Object transformation records:
——
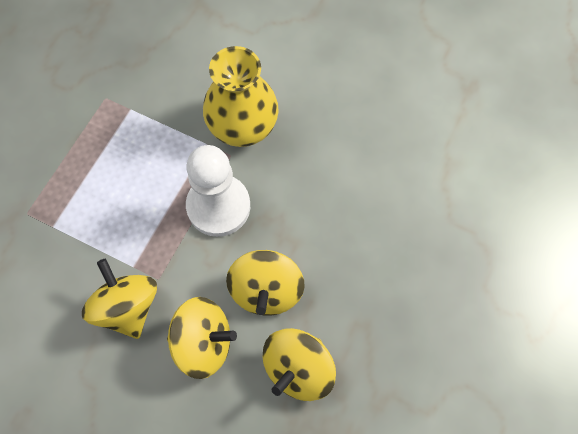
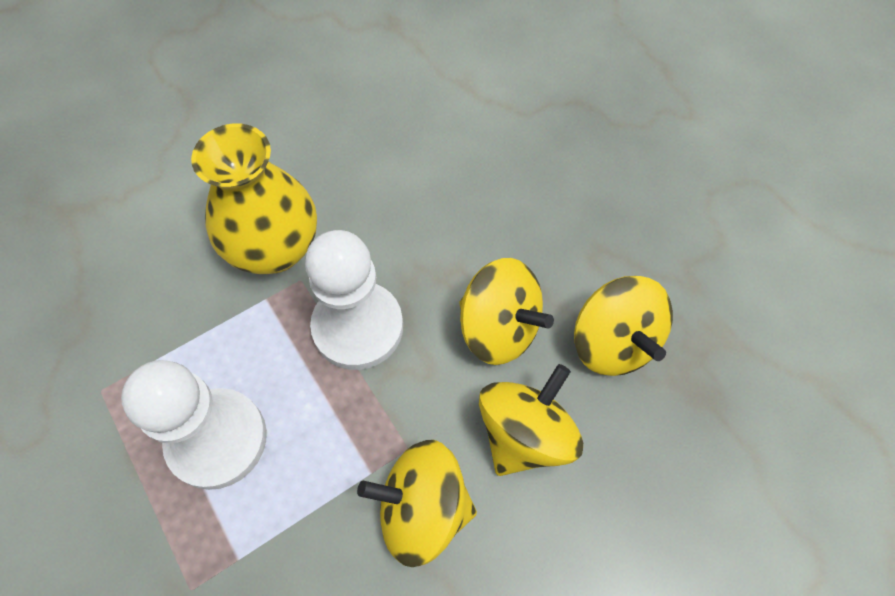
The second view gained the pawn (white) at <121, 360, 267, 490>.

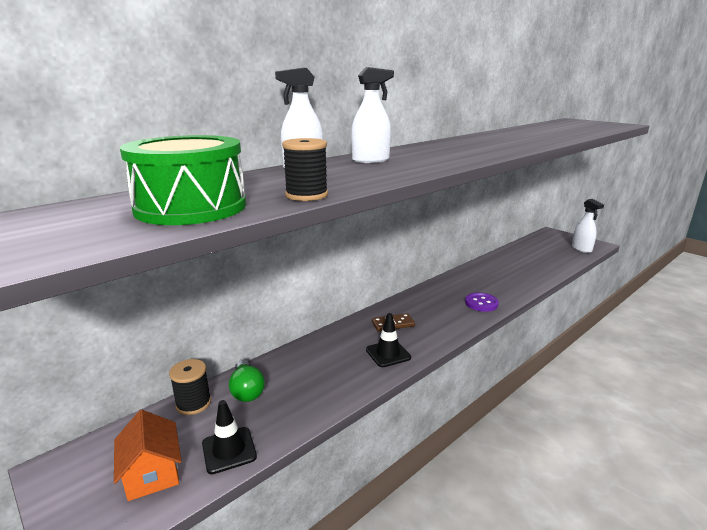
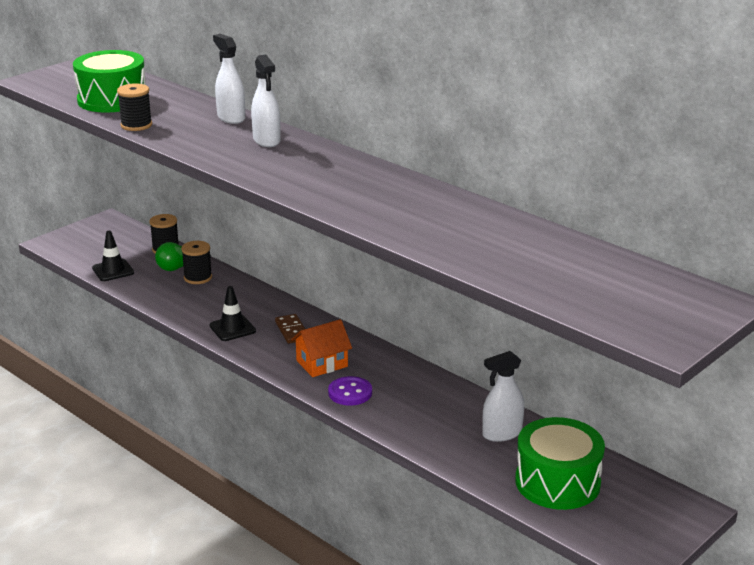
The house (orange) ended up elsewhere, having gone from <114, 410, 182, 501> to <291, 319, 352, 377>. The spray bottle (white) ended up elsewhere, having gone from <572, 199, 604, 253> to <482, 351, 524, 442>. The second view gained the spool (black) at <181, 241, 212, 284>. The second view gained the drum (green) at <515, 417, 605, 510>.

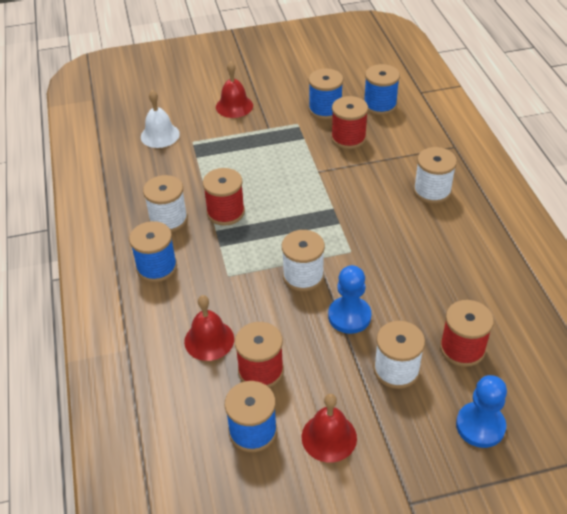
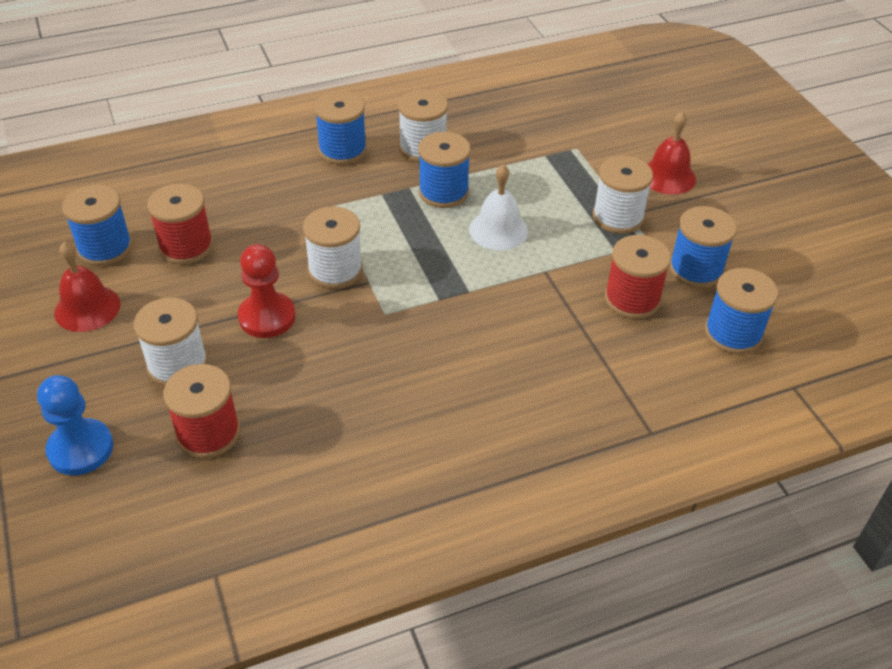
The bell (white) ended up elsewhere, having gone from <141, 90, 180, 148> to <469, 164, 528, 250>. The second view lost the bell (red) at <184, 295, 234, 361>. What was the spool (red) at <203, 168, 245, 226> turned into the spool (blue) at <418, 132, 471, 208>. What was the pawn (blue) at <328, 265, 371, 334> turned into the pawn (red) at <238, 244, 296, 338>. The spool (white) ended up elsewhere, having gone from <413, 147, 457, 204> to <593, 156, 653, 234>.

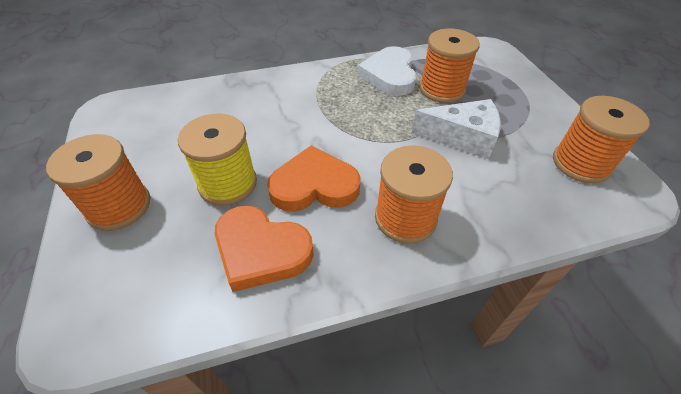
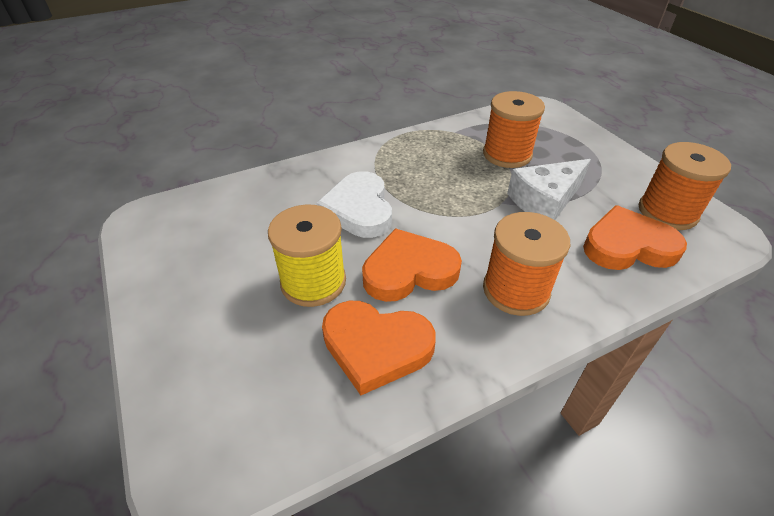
The second view lost the spool (orange) at <46, 134, 150, 231>. The heart (white) ended up elsewhere, having gone from <358, 46, 417, 96> to <316, 171, 392, 238>. The cheese (white) at <412, 99, 501, 159> ended up facing another way, 150 degrees clockwise from before. The second view gained the heart (orange) at <583, 205, 687, 270>.

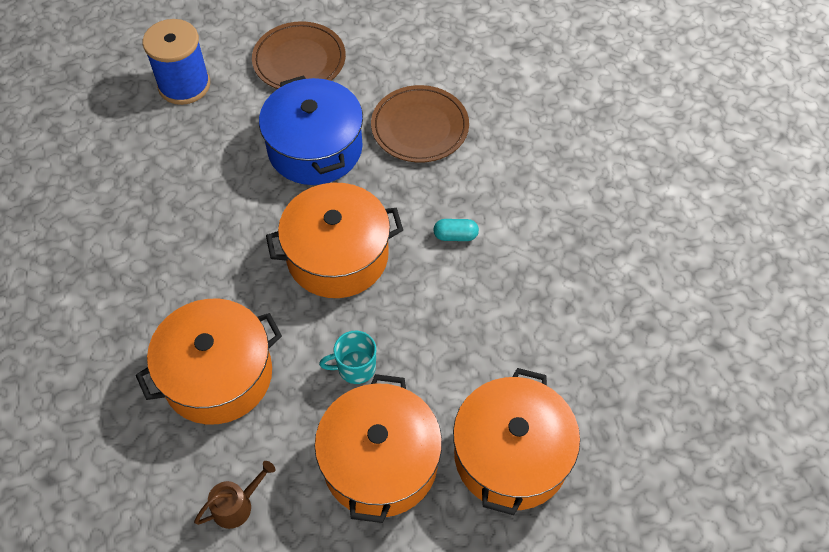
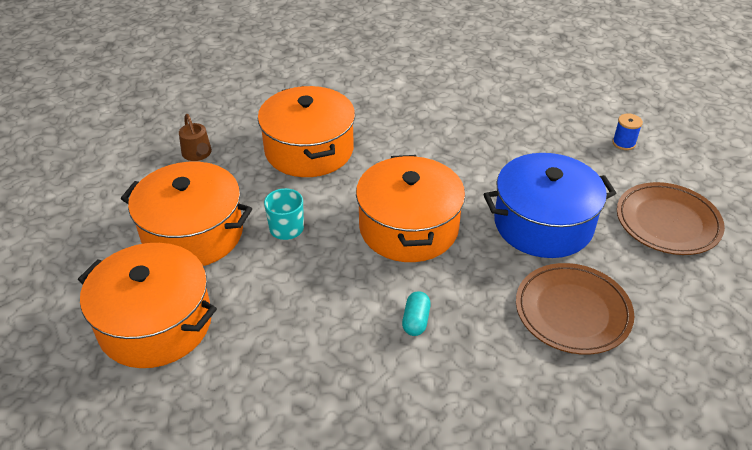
The size of the spool (blue) at <143, 19, 210, 105> changed by a factor of 0.45.

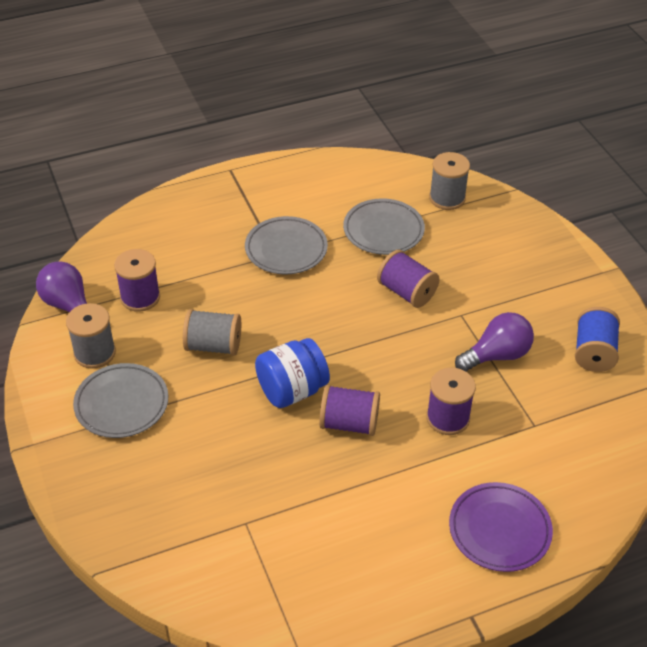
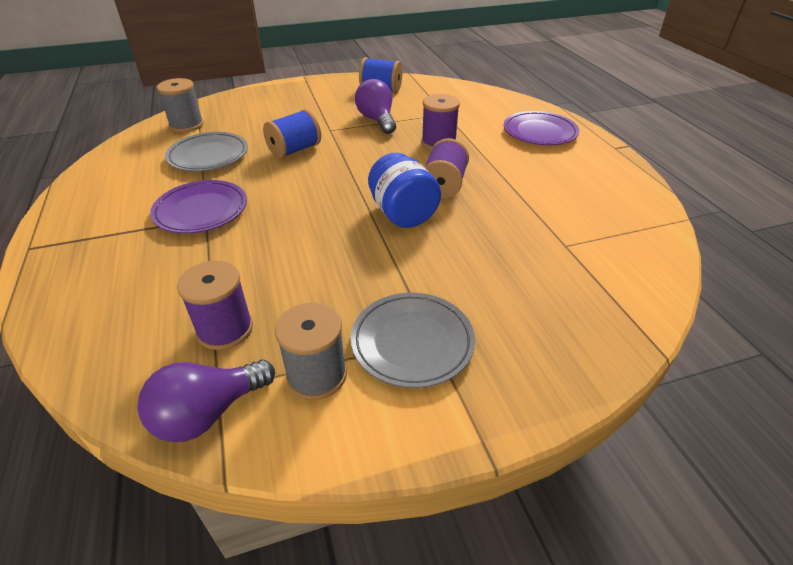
The second view lost the spool (grey) at <183, 309, 241, 356>. What was the plate (grey) at <245, 216, 328, 275> turned into the plate (purple) at <150, 180, 247, 234>. What was the spool (purple) at <377, 250, 440, 308> turned into the spool (blue) at <263, 109, 321, 159>.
——
• **WHAT THIS TASK INVOLVES**
An exact reprint of the records above is required, with all pictures left out.

• **YOUR RESPONSE**
The second view gained the pawn (white) at <121, 360, 267, 490>.

The house (orange) ended up elsewhere, having gone from <114, 410, 182, 501> to <291, 319, 352, 377>. The spray bottle (white) ended up elsewhere, having gone from <572, 199, 604, 253> to <482, 351, 524, 442>. The second view gained the spool (black) at <181, 241, 212, 284>. The second view gained the drum (green) at <515, 417, 605, 510>.

The bell (white) ended up elsewhere, having gone from <141, 90, 180, 148> to <469, 164, 528, 250>. The second view lost the bell (red) at <184, 295, 234, 361>. What was the spool (red) at <203, 168, 245, 226> turned into the spool (blue) at <418, 132, 471, 208>. What was the pawn (blue) at <328, 265, 371, 334> turned into the pawn (red) at <238, 244, 296, 338>. The spool (white) ended up elsewhere, having gone from <413, 147, 457, 204> to <593, 156, 653, 234>.

The second view lost the spool (orange) at <46, 134, 150, 231>. The heart (white) ended up elsewhere, having gone from <358, 46, 417, 96> to <316, 171, 392, 238>. The cheese (white) at <412, 99, 501, 159> ended up facing another way, 150 degrees clockwise from before. The second view gained the heart (orange) at <583, 205, 687, 270>.

The size of the spool (blue) at <143, 19, 210, 105> changed by a factor of 0.45.

The second view lost the spool (grey) at <183, 309, 241, 356>. What was the plate (grey) at <245, 216, 328, 275> turned into the plate (purple) at <150, 180, 247, 234>. What was the spool (purple) at <377, 250, 440, 308> turned into the spool (blue) at <263, 109, 321, 159>.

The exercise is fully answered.